Segment Start: Excerpted records
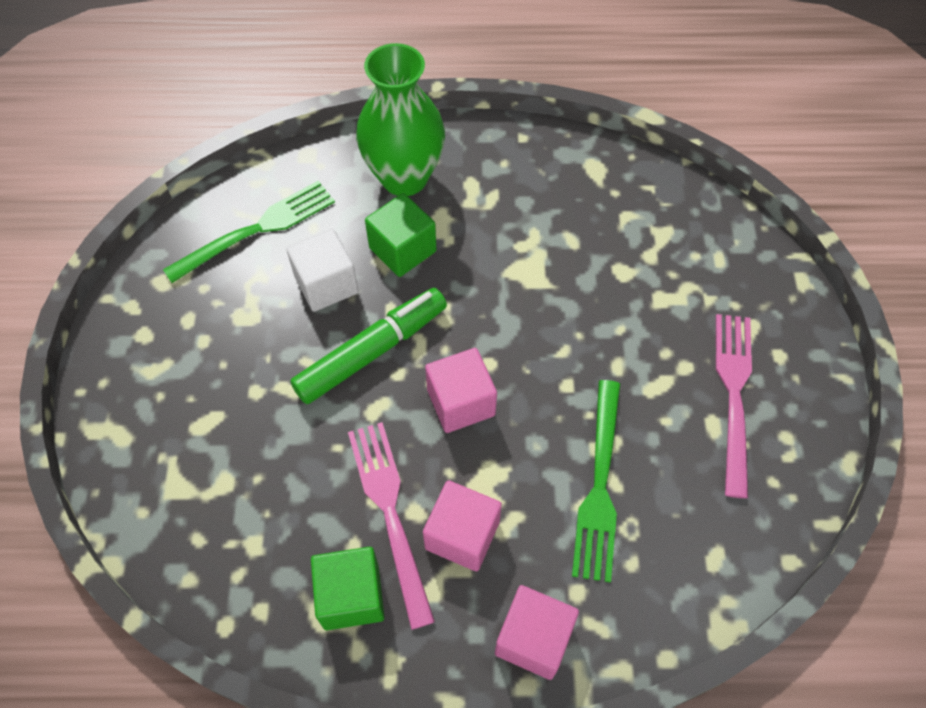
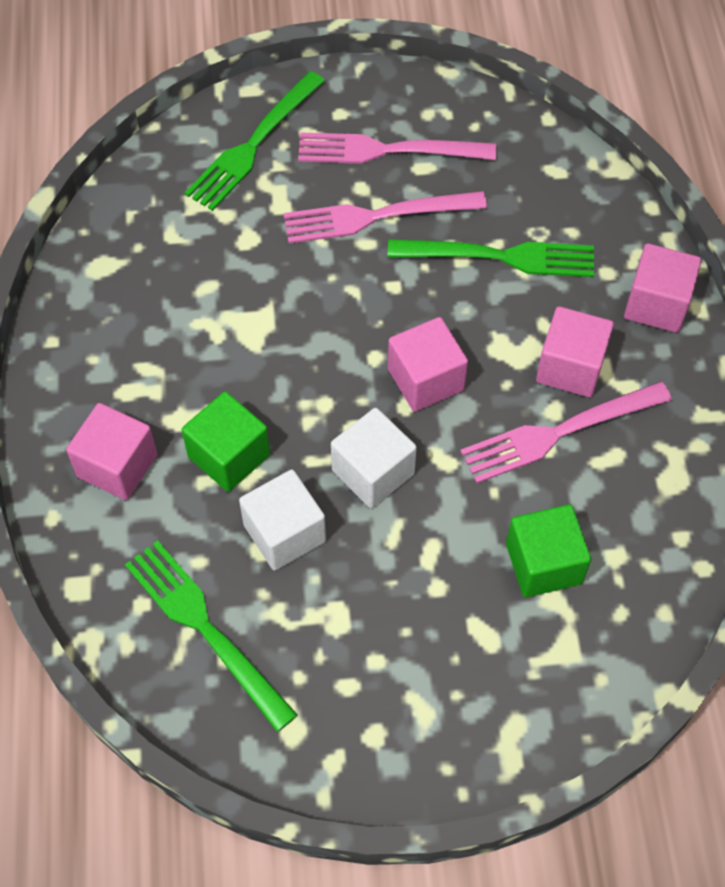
camera: 95 degrees left, 0 degrees up
green marker [290,288,447,404] -> white cube [331,408,417,508]
green cube [311,547,384,630] -> green cube moved to [506,504,591,597]
green vase [356,43,445,196] -> pink cube [66,403,157,500]
none -> green fork [185,71,325,211]
none -> pink fork [283,191,487,244]

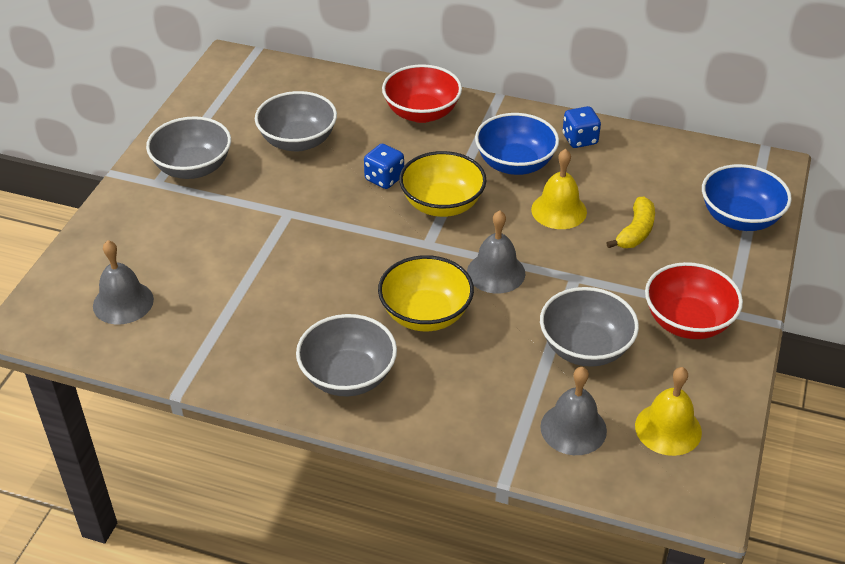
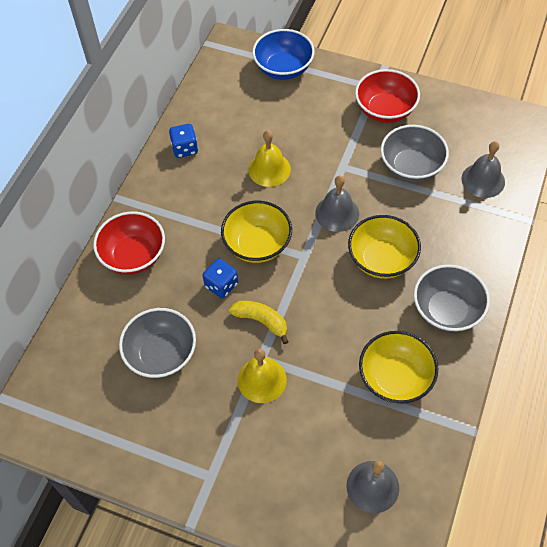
camera: 85 degrees left, 15 degrees up
grey bowl [146,116,231,179] -> none
blue bowl [475,113,559,175] -> none
yellow banana [607,197,655,248] -> yellow banana moved to [229,301,288,344]
yellow bell [635,367,702,456] -> yellow bell moved to [238,349,287,403]
none -> yellow bowl [359,331,438,404]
Segment End: Excerpted records
Your objective
Retype the data exactly as it stands, but keep the images out of your copy.

Final answer
camera: 95 degrees left, 0 degrees up
green marker [290,288,447,404] -> white cube [331,408,417,508]
green cube [311,547,384,630] -> green cube moved to [506,504,591,597]
green vase [356,43,445,196] -> pink cube [66,403,157,500]
none -> green fork [185,71,325,211]
none -> pink fork [283,191,487,244]

camera: 85 degrees left, 15 degrees up
grey bowl [146,116,231,179] -> none
blue bowl [475,113,559,175] -> none
yellow banana [607,197,655,248] -> yellow banana moved to [229,301,288,344]
yellow bell [635,367,702,456] -> yellow bell moved to [238,349,287,403]
none -> yellow bowl [359,331,438,404]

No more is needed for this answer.